### Material for this exercise
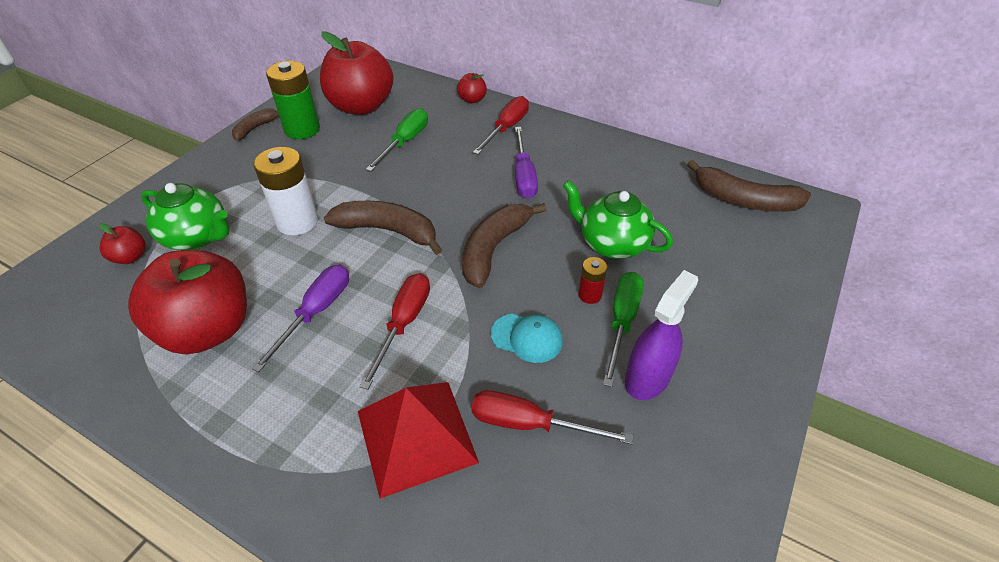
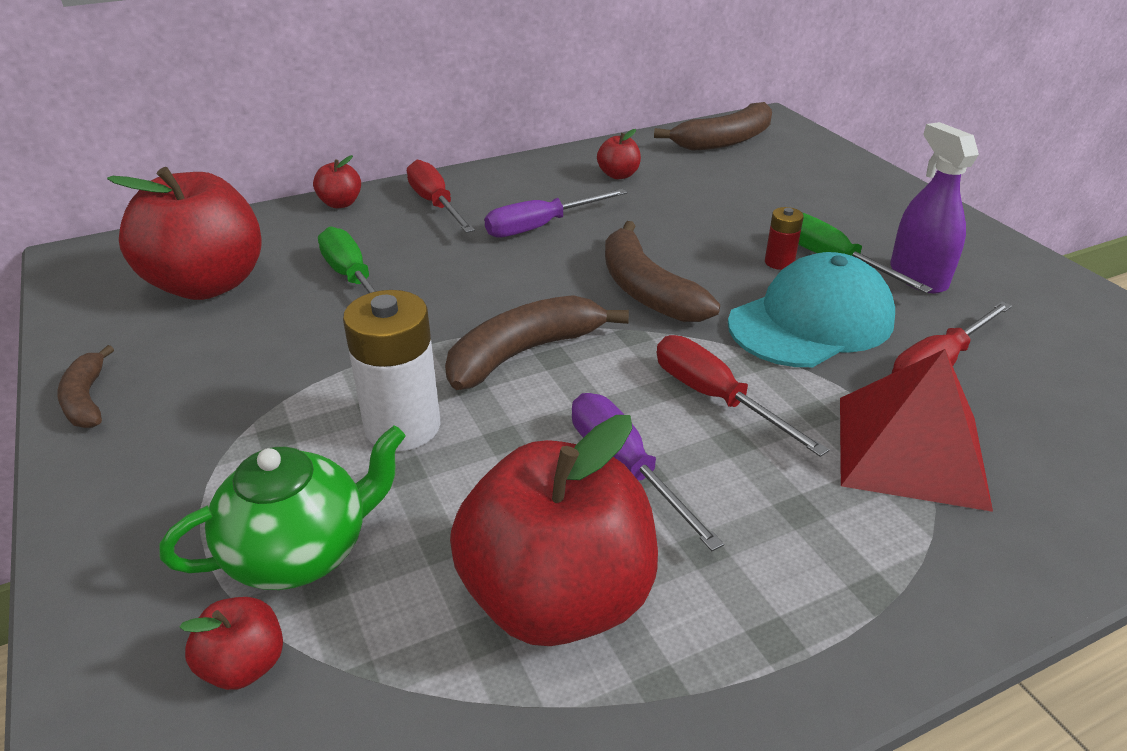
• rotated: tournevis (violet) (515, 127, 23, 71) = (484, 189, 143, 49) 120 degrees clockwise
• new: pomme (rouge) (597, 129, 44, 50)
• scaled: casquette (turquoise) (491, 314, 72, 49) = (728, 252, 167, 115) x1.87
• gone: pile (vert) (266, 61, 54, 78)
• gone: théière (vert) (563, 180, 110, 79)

### Requirement
Reproduce only the lines running from the beginning of the entries above to the line holding "61, 54, 78)", inclusive. Pictures stay out of the copy.

### The answer
• rotated: tournevis (violet) (515, 127, 23, 71) = (484, 189, 143, 49) 120 degrees clockwise
• new: pomme (rouge) (597, 129, 44, 50)
• scaled: casquette (turquoise) (491, 314, 72, 49) = (728, 252, 167, 115) x1.87
• gone: pile (vert) (266, 61, 54, 78)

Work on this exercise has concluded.